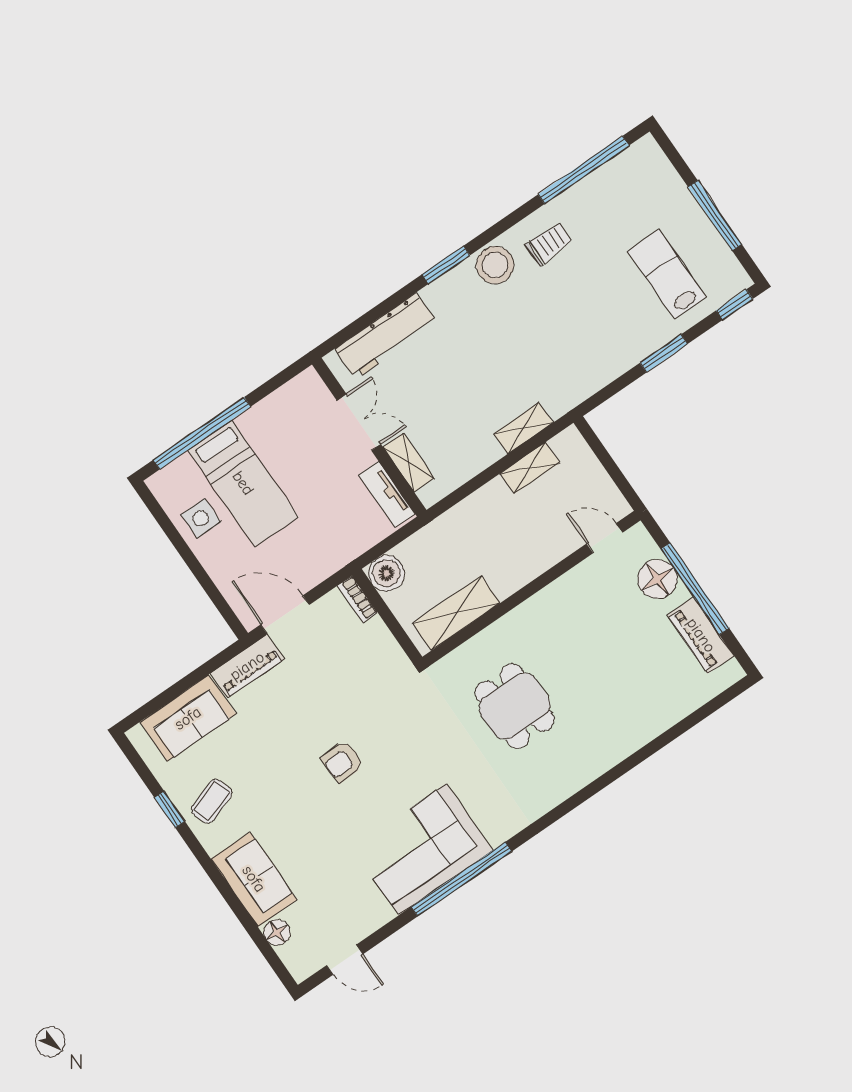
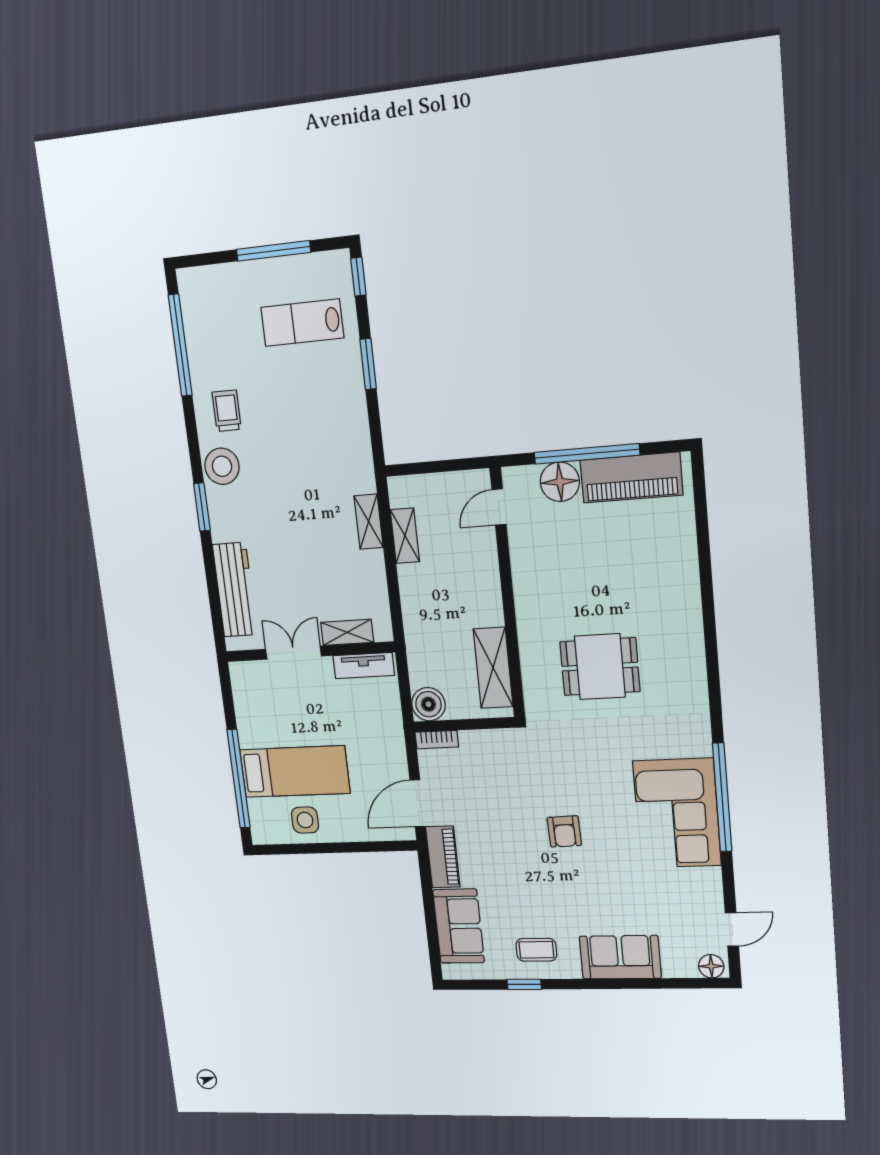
piano: (701, 635) -> (631, 478), width x1.37, depth x1.33
coffee table: (211, 801) -> (536, 950), turned -71
floor lamp: (277, 932) -> (711, 966), moved

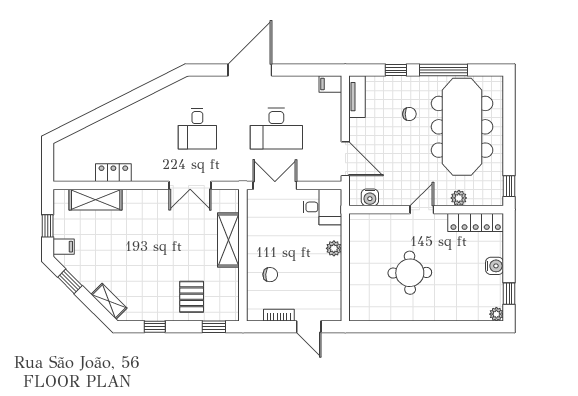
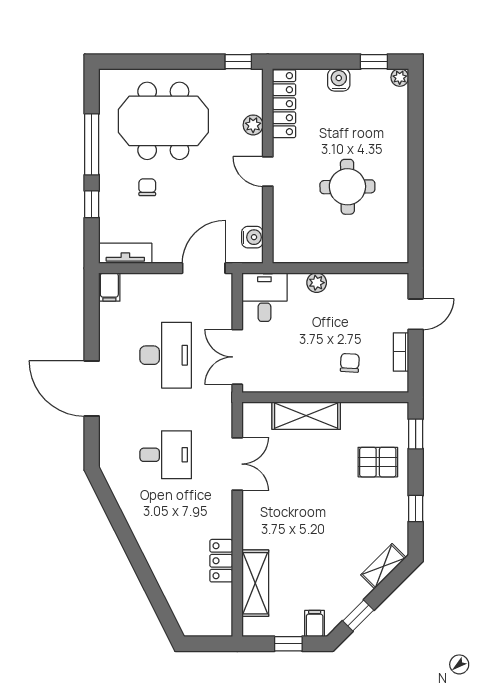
meeting table: (462, 127) -> (163, 121), width x0.73

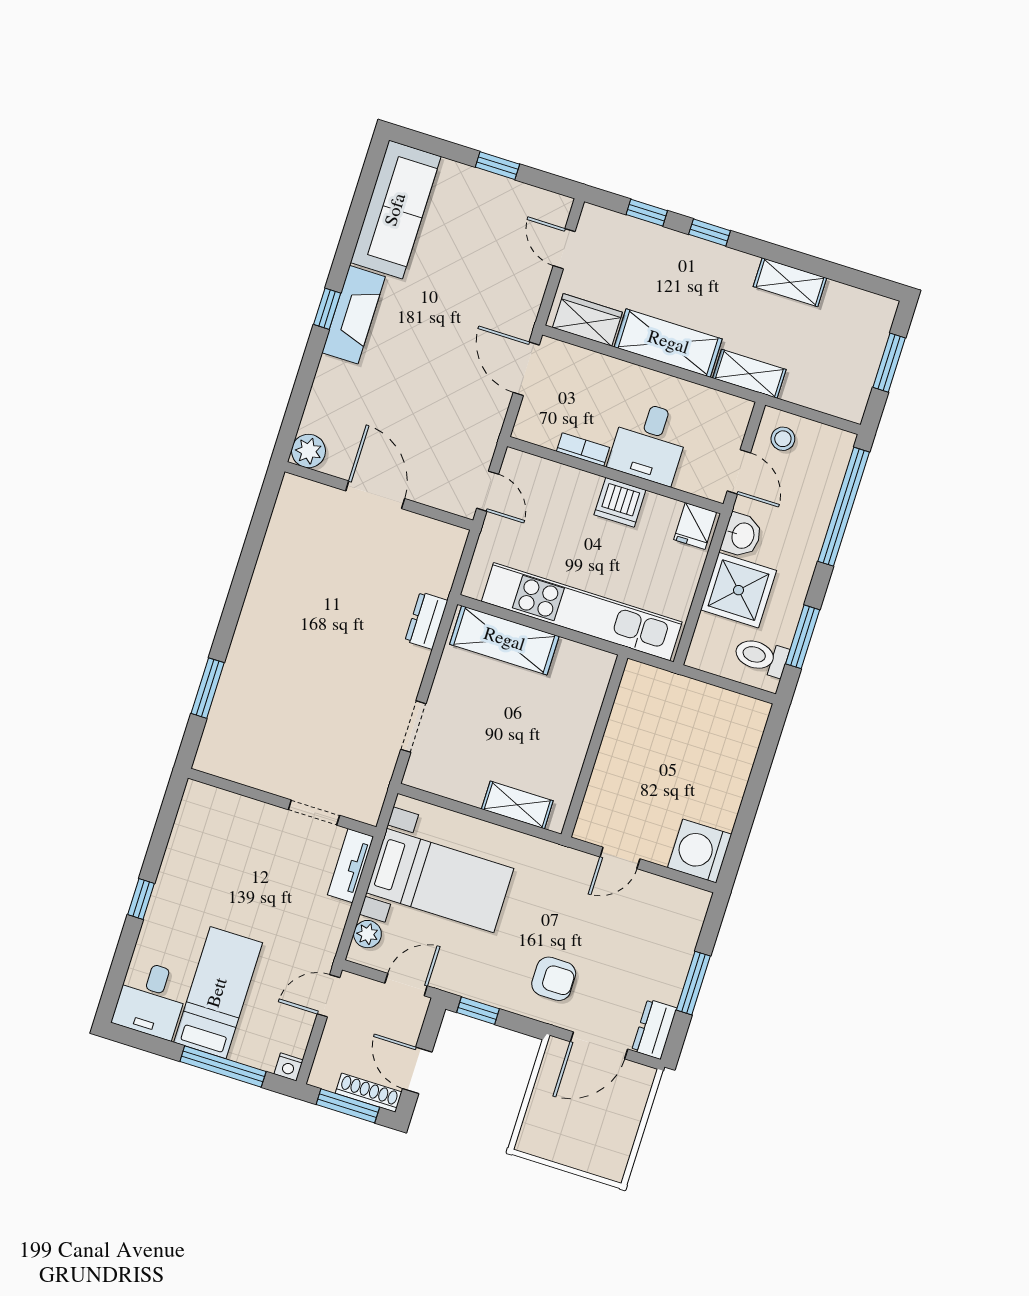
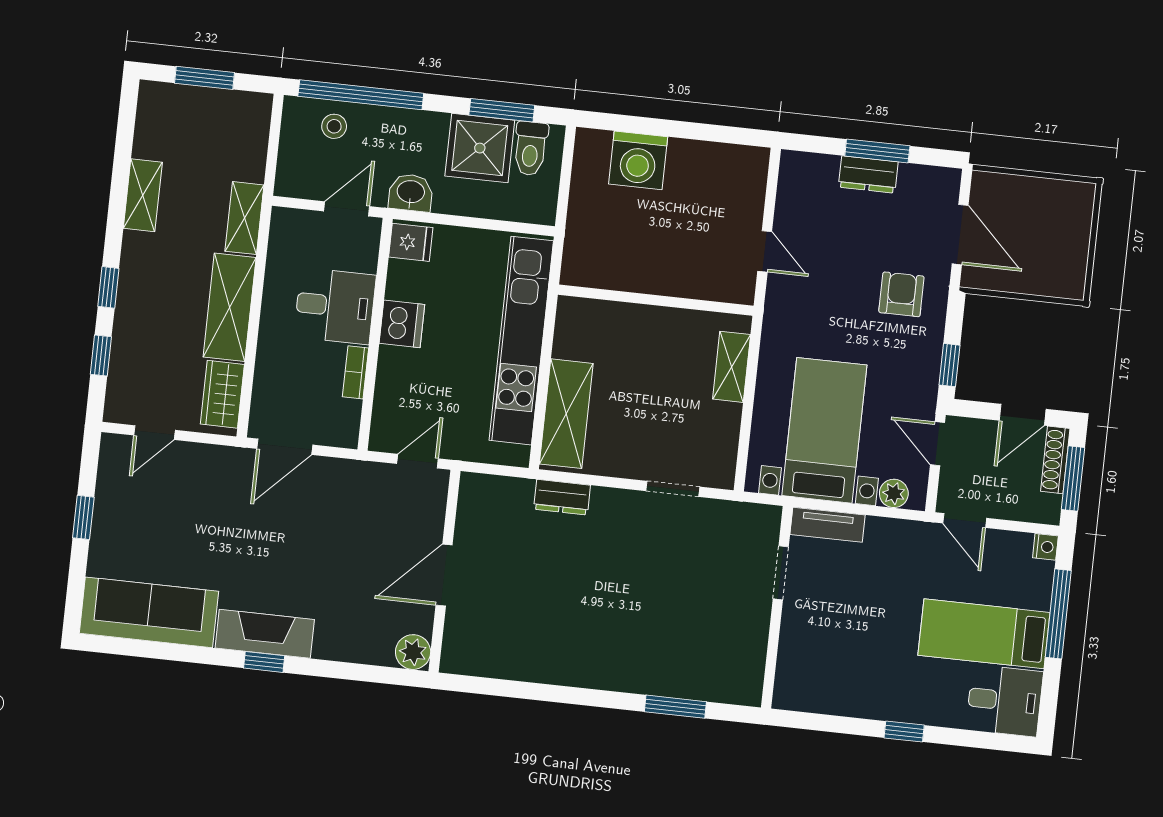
stool: (783, 439) -> (334, 126), moved
shower: (738, 590) -> (480, 148), moved
washing machine: (700, 851) -> (638, 160), moved
dresser: (654, 1029) -> (868, 174), moved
================
▶ [About this exercise]: Go line by line through the records above and copy each one containing "width".

▶ [Response]:
piano: (701, 635) -> (631, 478), width x1.37, depth x1.33
meeting table: (462, 127) -> (163, 121), width x0.73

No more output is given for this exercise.